[GIVEN INFORMATION — start]

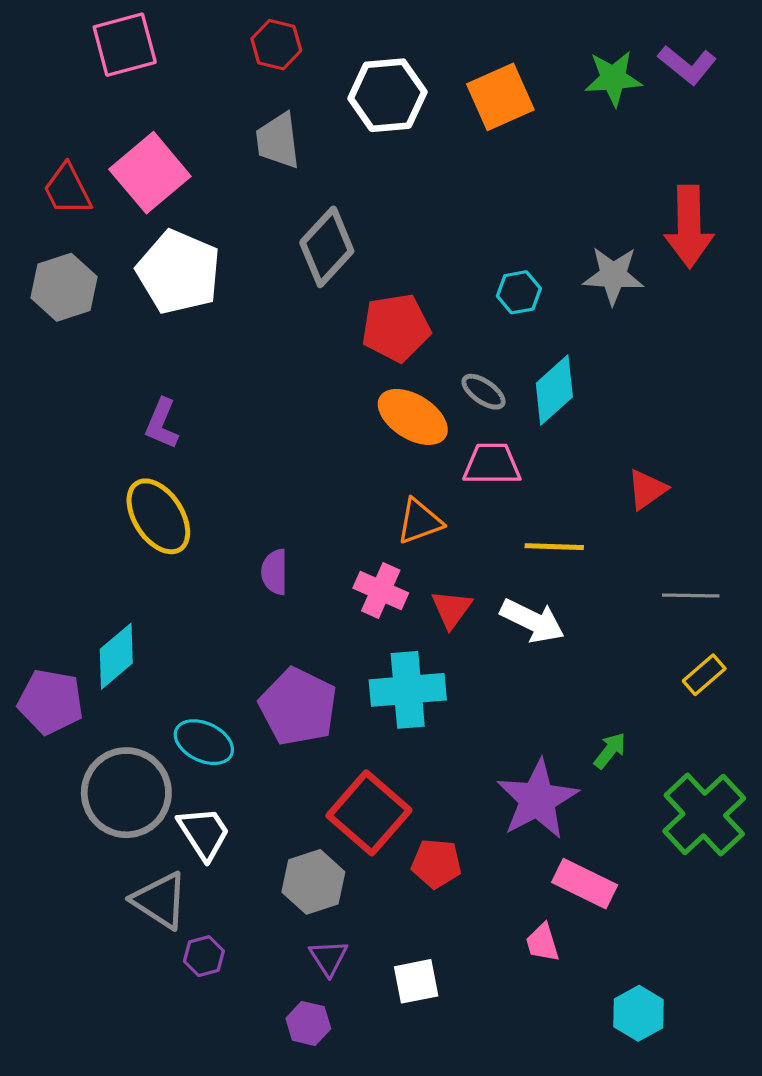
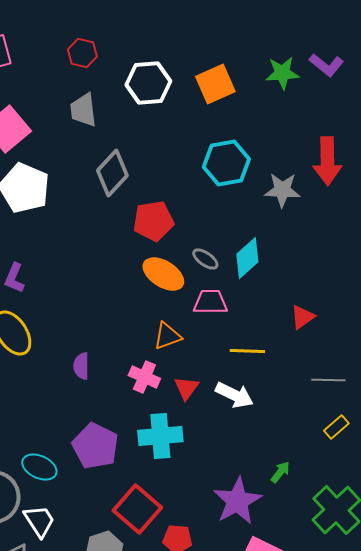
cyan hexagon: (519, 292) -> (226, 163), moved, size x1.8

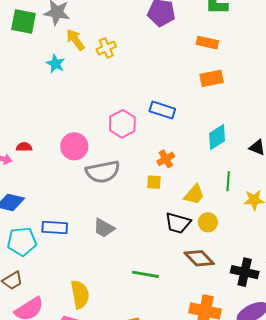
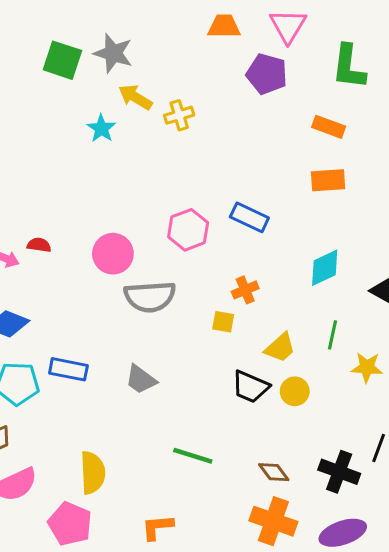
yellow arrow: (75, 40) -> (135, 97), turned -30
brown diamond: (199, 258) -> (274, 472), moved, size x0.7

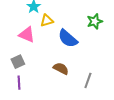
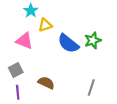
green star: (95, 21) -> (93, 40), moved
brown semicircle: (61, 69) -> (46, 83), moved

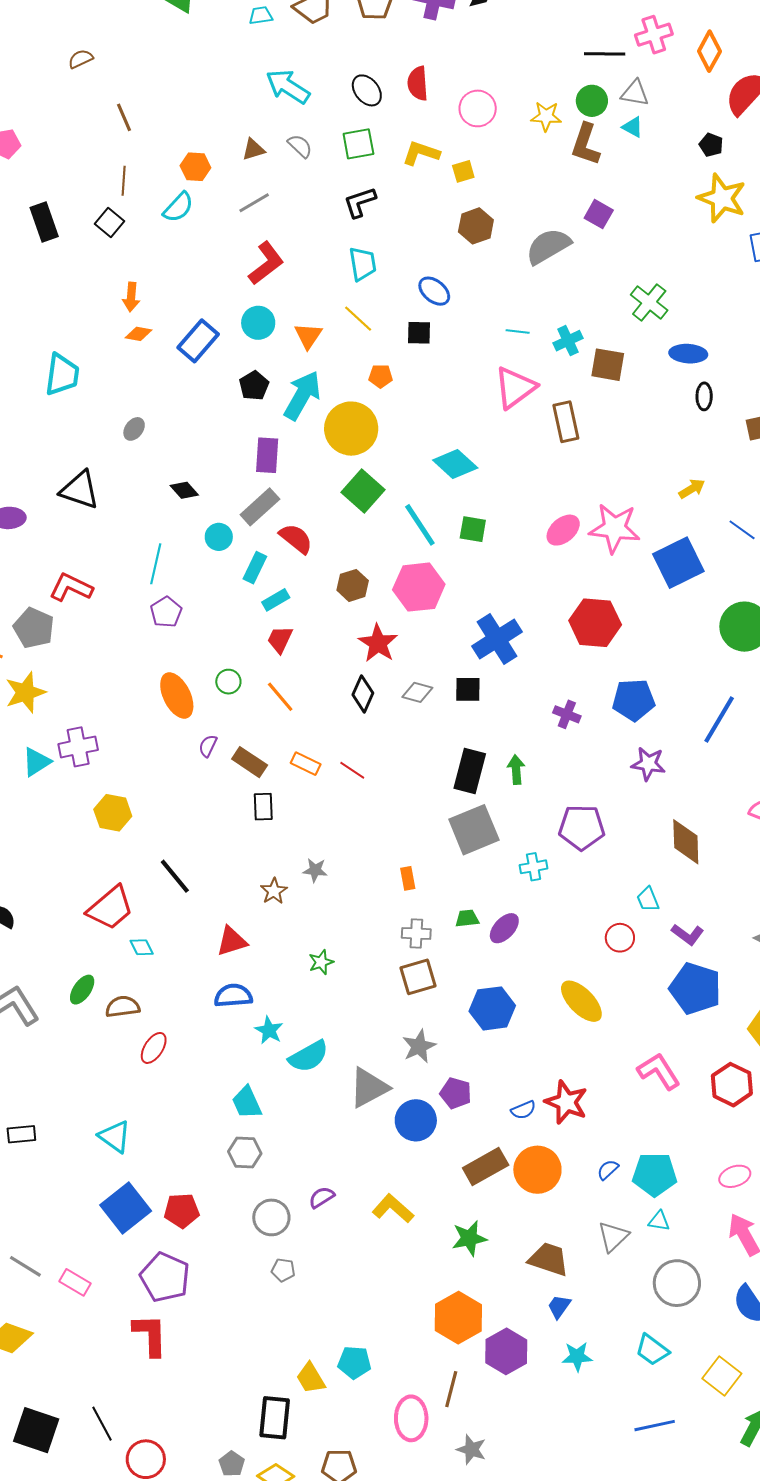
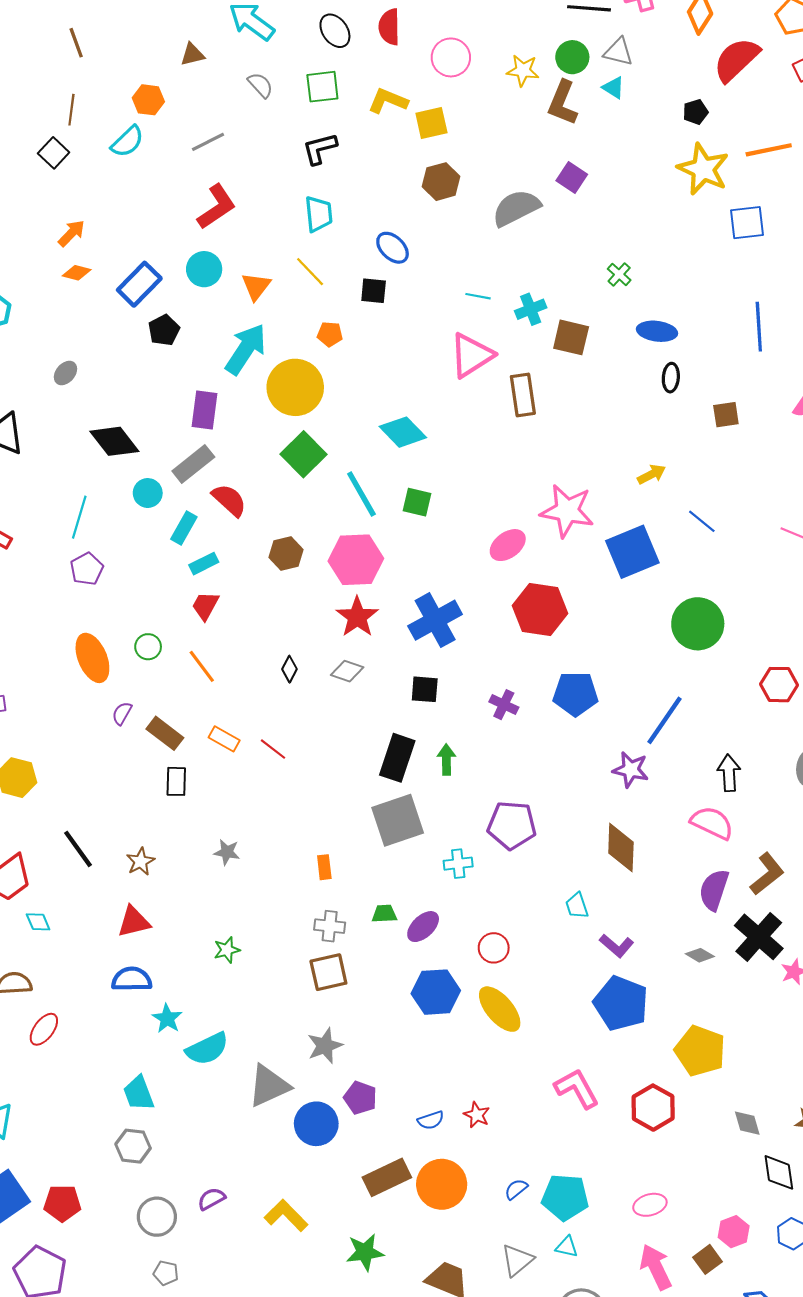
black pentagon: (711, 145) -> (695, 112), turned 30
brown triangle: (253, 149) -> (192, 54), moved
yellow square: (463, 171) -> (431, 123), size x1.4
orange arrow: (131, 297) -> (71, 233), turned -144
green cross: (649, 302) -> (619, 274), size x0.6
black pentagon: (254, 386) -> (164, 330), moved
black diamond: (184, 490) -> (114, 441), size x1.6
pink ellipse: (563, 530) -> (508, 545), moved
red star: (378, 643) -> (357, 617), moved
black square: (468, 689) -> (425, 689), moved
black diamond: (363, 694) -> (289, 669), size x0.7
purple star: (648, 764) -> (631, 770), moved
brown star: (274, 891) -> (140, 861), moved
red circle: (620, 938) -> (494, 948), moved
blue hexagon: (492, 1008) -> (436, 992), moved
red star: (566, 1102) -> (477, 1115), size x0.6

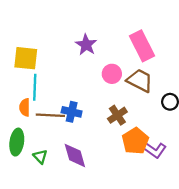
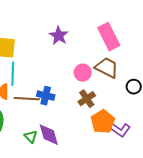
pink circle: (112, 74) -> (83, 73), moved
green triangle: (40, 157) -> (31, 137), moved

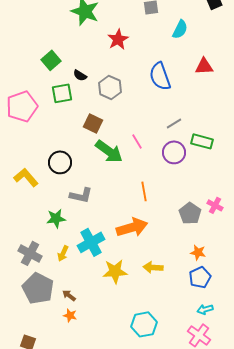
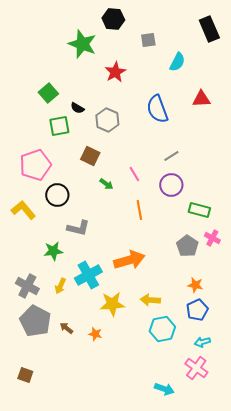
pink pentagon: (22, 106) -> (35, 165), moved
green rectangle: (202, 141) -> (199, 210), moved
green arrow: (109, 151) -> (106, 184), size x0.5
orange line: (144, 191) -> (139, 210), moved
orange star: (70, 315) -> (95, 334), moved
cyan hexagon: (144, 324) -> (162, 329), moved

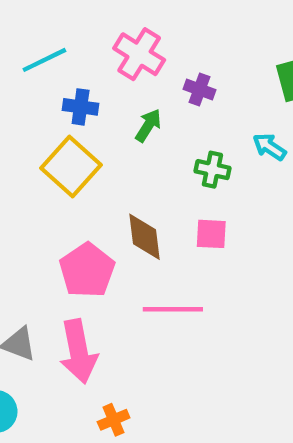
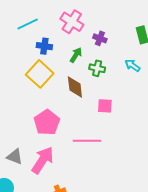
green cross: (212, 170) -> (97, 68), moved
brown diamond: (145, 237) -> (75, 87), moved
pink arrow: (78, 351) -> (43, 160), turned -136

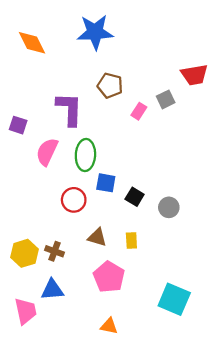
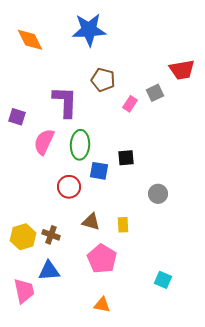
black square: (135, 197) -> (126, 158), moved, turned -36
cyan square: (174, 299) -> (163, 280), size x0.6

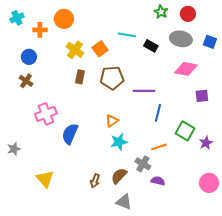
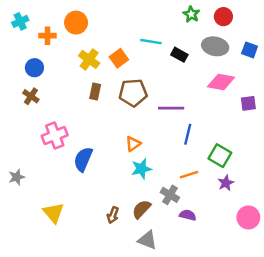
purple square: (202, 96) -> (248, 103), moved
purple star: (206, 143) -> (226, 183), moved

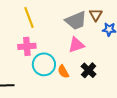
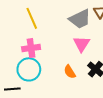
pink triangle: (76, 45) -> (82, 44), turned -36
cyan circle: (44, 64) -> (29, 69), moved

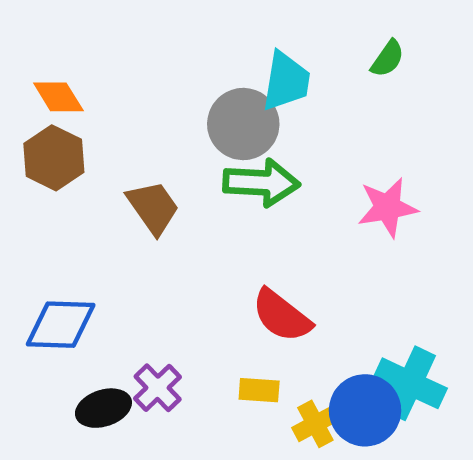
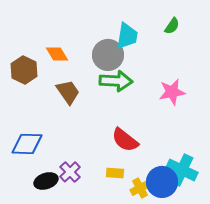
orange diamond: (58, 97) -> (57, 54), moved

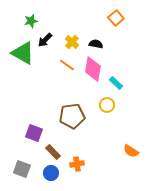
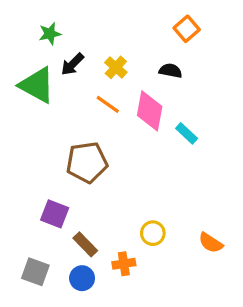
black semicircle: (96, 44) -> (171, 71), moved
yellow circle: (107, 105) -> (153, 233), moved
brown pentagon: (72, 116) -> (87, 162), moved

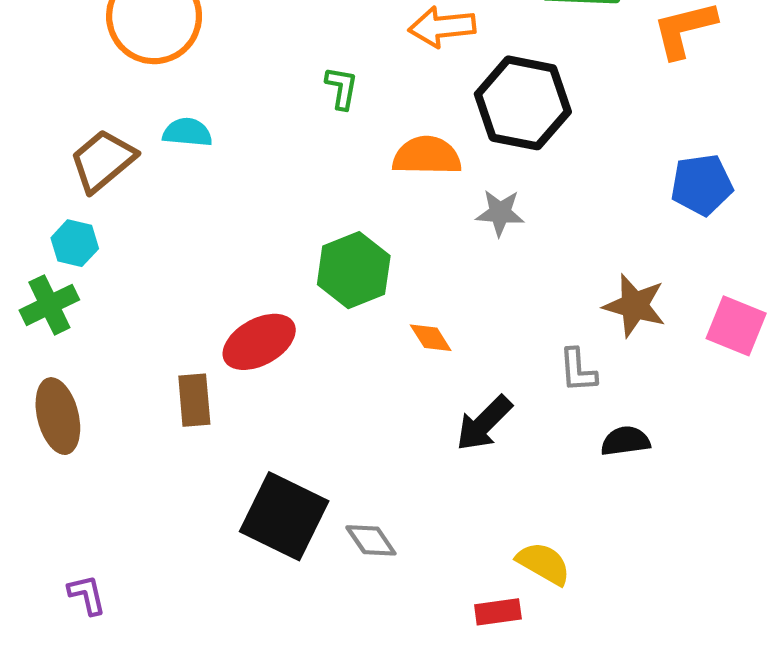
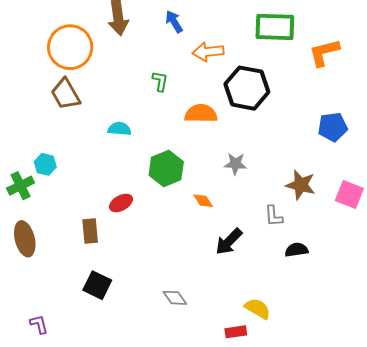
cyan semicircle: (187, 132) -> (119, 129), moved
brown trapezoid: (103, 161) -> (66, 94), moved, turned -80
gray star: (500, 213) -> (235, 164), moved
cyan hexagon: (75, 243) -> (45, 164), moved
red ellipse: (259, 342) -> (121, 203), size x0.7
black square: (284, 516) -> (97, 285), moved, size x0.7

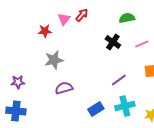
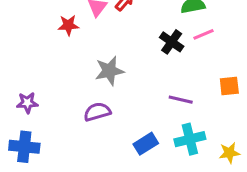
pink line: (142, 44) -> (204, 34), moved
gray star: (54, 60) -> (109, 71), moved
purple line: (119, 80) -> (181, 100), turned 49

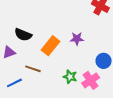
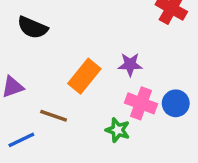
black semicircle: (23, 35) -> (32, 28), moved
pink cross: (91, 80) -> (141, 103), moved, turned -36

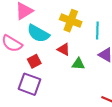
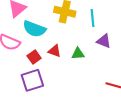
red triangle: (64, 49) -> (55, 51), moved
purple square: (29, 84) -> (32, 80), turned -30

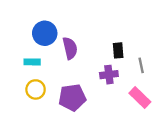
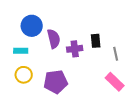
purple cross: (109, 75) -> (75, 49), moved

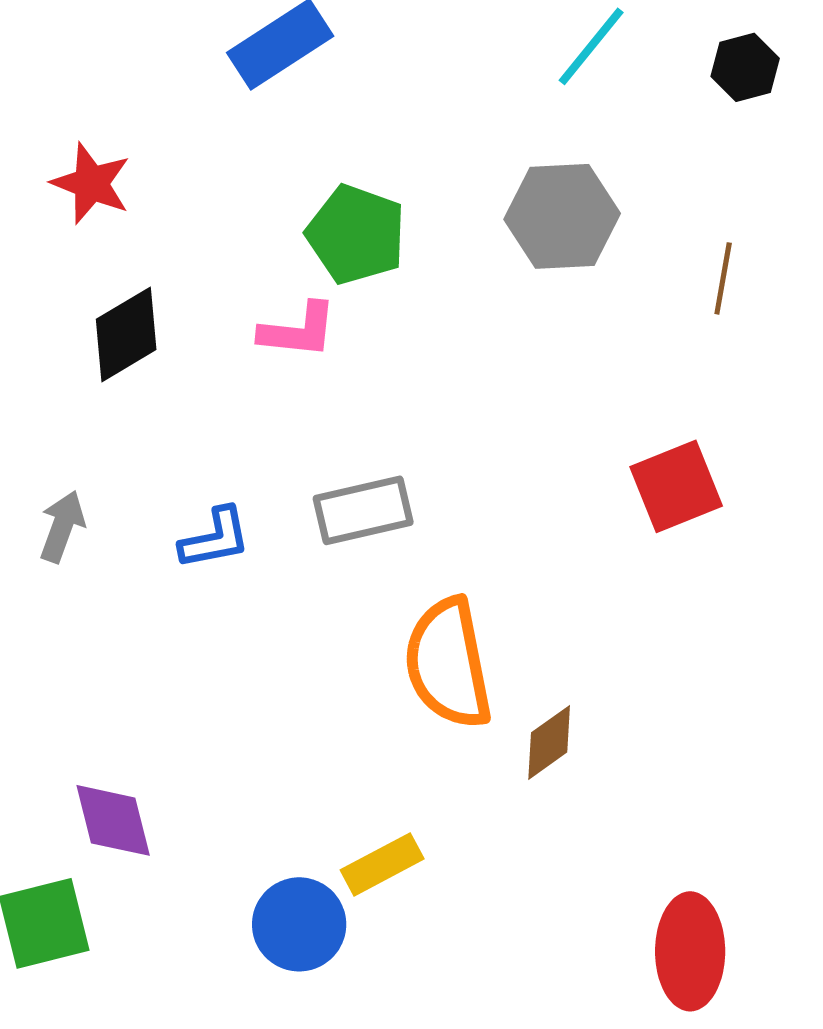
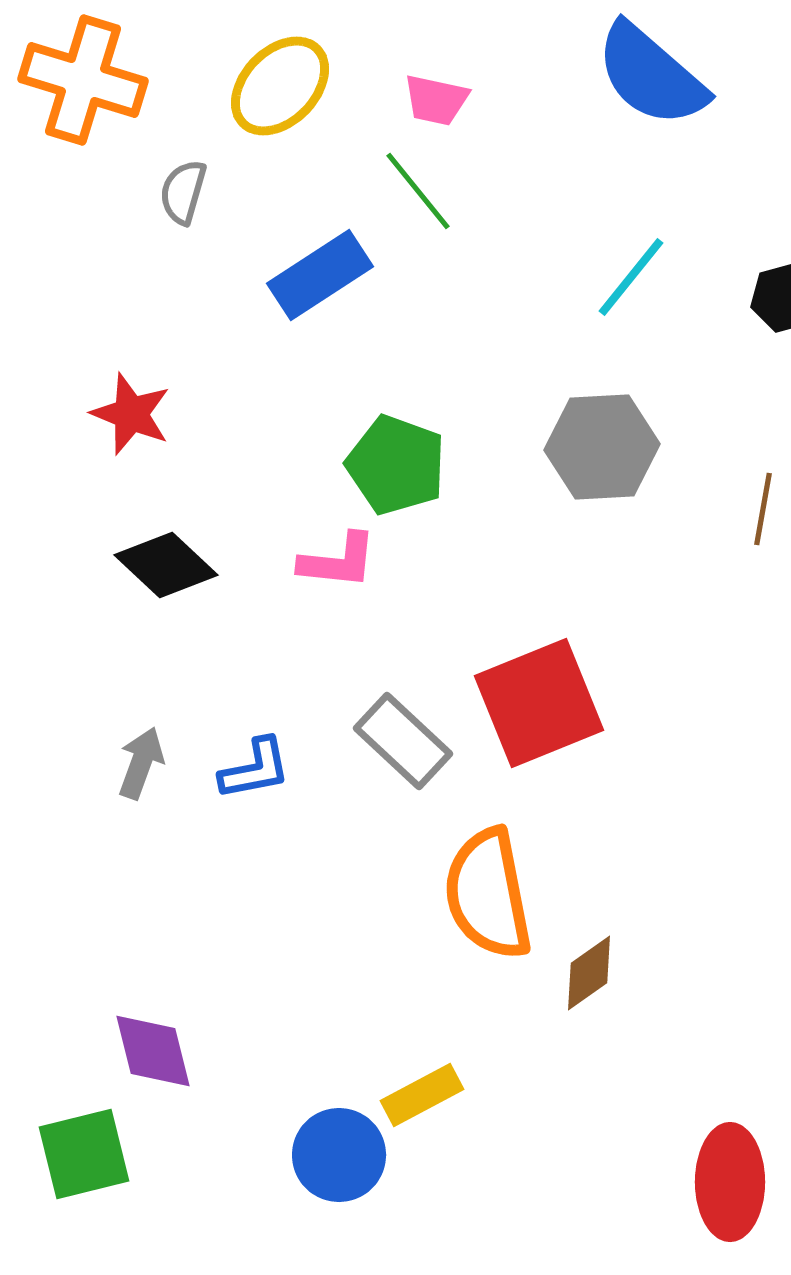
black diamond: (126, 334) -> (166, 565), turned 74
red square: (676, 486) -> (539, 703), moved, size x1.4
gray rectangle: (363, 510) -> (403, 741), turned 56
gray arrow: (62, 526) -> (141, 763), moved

[GIVEN INFORMATION — finish]

GOAL OF THE EXERCISE
Look through the data above and return each line where the string "triangle" occurs.

EXERCISE RESPONSE
brown triangle: (253, 149) -> (192, 54), moved
green triangle: (40, 157) -> (31, 137), moved
pink triangle: (76, 45) -> (82, 44), turned -36
red triangle: (64, 49) -> (55, 51), moved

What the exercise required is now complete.